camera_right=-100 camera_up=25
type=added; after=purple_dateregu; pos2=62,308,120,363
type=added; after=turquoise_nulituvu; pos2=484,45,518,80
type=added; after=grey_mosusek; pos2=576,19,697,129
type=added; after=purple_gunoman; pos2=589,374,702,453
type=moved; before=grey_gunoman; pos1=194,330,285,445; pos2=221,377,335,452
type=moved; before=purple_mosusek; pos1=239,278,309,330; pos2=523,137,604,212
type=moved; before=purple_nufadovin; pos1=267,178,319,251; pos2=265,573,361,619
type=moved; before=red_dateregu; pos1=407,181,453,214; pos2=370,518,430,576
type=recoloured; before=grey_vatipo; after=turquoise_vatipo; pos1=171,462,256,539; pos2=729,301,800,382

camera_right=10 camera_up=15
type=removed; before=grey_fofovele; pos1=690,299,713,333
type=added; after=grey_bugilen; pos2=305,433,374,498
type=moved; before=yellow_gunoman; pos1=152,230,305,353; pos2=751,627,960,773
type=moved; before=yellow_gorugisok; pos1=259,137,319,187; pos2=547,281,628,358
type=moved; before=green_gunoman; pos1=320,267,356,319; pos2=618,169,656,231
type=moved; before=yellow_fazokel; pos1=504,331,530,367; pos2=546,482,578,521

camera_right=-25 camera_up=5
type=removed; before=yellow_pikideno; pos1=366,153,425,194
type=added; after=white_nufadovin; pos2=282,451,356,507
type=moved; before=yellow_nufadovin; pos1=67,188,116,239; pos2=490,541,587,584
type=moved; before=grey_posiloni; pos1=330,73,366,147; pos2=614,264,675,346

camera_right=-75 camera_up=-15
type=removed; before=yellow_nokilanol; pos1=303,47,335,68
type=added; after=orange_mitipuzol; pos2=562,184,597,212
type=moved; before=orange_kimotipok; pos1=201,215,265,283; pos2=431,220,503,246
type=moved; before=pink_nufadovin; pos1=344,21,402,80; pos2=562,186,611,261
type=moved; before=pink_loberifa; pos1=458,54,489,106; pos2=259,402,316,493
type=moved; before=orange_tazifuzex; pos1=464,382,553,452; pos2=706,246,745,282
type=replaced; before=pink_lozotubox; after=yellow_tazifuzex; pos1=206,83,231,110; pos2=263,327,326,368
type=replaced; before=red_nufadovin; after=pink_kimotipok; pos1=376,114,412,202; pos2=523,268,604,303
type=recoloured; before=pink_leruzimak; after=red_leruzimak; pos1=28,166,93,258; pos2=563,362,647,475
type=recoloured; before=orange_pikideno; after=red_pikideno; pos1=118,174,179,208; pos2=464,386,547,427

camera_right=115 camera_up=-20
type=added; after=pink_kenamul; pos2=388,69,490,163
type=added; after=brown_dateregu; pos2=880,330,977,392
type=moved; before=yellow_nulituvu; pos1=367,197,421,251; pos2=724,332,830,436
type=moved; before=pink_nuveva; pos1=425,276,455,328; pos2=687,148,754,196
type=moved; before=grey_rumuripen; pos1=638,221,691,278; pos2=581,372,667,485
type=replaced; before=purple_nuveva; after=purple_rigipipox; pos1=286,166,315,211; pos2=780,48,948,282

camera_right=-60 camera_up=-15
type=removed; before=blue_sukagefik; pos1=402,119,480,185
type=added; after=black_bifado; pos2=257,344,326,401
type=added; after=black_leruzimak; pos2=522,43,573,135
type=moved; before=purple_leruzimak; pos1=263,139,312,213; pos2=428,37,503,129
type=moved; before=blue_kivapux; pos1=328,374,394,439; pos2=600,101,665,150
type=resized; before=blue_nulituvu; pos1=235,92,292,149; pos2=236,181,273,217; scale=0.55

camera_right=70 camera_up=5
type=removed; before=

******

▶ **Instructions to follow**
Copy every line that appears above, with each word kept as it is.

▶ **Answer for this exercise**
camera_right=-100 camera_up=25
type=added; after=purple_dateregu; pos2=62,308,120,363
type=added; after=turquoise_nulituvu; pos2=484,45,518,80
type=added; after=grey_mosusek; pos2=576,19,697,129
type=added; after=purple_gunoman; pos2=589,374,702,453
type=moved; before=grey_gunoman; pos1=194,330,285,445; pos2=221,377,335,452
type=moved; before=purple_mosusek; pos1=239,278,309,330; pos2=523,137,604,212
type=moved; before=purple_nufadovin; pos1=267,178,319,251; pos2=265,573,361,619
type=moved; before=red_dateregu; pos1=407,181,453,214; pos2=370,518,430,576
type=recoloured; before=grey_vatipo; after=turquoise_vatipo; pos1=171,462,256,539; pos2=729,301,800,382

camera_right=10 camera_up=15
type=removed; before=grey_fofovele; pos1=690,299,713,333
type=added; after=grey_bugilen; pos2=305,433,374,498
type=moved; before=yellow_gunoman; pos1=152,230,305,353; pos2=751,627,960,773
type=moved; before=yellow_gorugisok; pos1=259,137,319,187; pos2=547,281,628,358
type=moved; before=green_gunoman; pos1=320,267,356,319; pos2=618,169,656,231
type=moved; before=yellow_fazokel; pos1=504,331,530,367; pos2=546,482,578,521

camera_right=-25 camera_up=5
type=removed; before=yellow_pikideno; pos1=366,153,425,194
type=added; after=white_nufadovin; pos2=282,451,356,507
type=moved; before=yellow_nufadovin; pos1=67,188,116,239; pos2=490,541,587,584
type=moved; before=grey_posiloni; pos1=330,73,366,147; pos2=614,264,675,346

camera_right=-75 camera_up=-15
type=removed; before=yellow_nokilanol; pos1=303,47,335,68
type=added; after=orange_mitipuzol; pos2=562,184,597,212
type=moved; before=orange_kimotipok; pos1=201,215,265,283; pos2=431,220,503,246
type=moved; before=pink_nufadovin; pos1=344,21,402,80; pos2=562,186,611,261
type=moved; before=pink_loberifa; pos1=458,54,489,106; pos2=259,402,316,493
type=moved; before=orange_tazifuzex; pos1=464,382,553,452; pos2=706,246,745,282
type=replaced; before=pink_lozotubox; after=yellow_tazifuzex; pos1=206,83,231,110; pos2=263,327,326,368
type=replaced; before=red_nufadovin; after=pink_kimotipok; pos1=376,114,412,202; pos2=523,268,604,303
type=recoloured; before=pink_leruzimak; after=red_leruzimak; pos1=28,166,93,258; pos2=563,362,647,475
type=recoloured; before=orange_pikideno; after=red_pikideno; pos1=118,174,179,208; pos2=464,386,547,427

camera_right=115 camera_up=-20
type=added; after=pink_kenamul; pos2=388,69,490,163
type=added; after=brown_dateregu; pos2=880,330,977,392
type=moved; before=yellow_nulituvu; pos1=367,197,421,251; pos2=724,332,830,436
type=moved; before=pink_nuveva; pos1=425,276,455,328; pos2=687,148,754,196
type=moved; before=grey_rumuripen; pos1=638,221,691,278; pos2=581,372,667,485
type=replaced; before=purple_nuveva; after=purple_rigipipox; pos1=286,166,315,211; pos2=780,48,948,282

camera_right=-60 camera_up=-15
type=removed; before=blue_sukagefik; pos1=402,119,480,185
type=added; after=black_bifado; pos2=257,344,326,401
type=added; after=black_leruzimak; pos2=522,43,573,135
type=moved; before=purple_leruzimak; pos1=263,139,312,213; pos2=428,37,503,129
type=moved; before=blue_kivapux; pos1=328,374,394,439; pos2=600,101,665,150
type=resized; before=blue_nulituvu; pos1=235,92,292,149; pos2=236,181,273,217; scale=0.55

camera_right=70 camera_up=5
type=removed; before=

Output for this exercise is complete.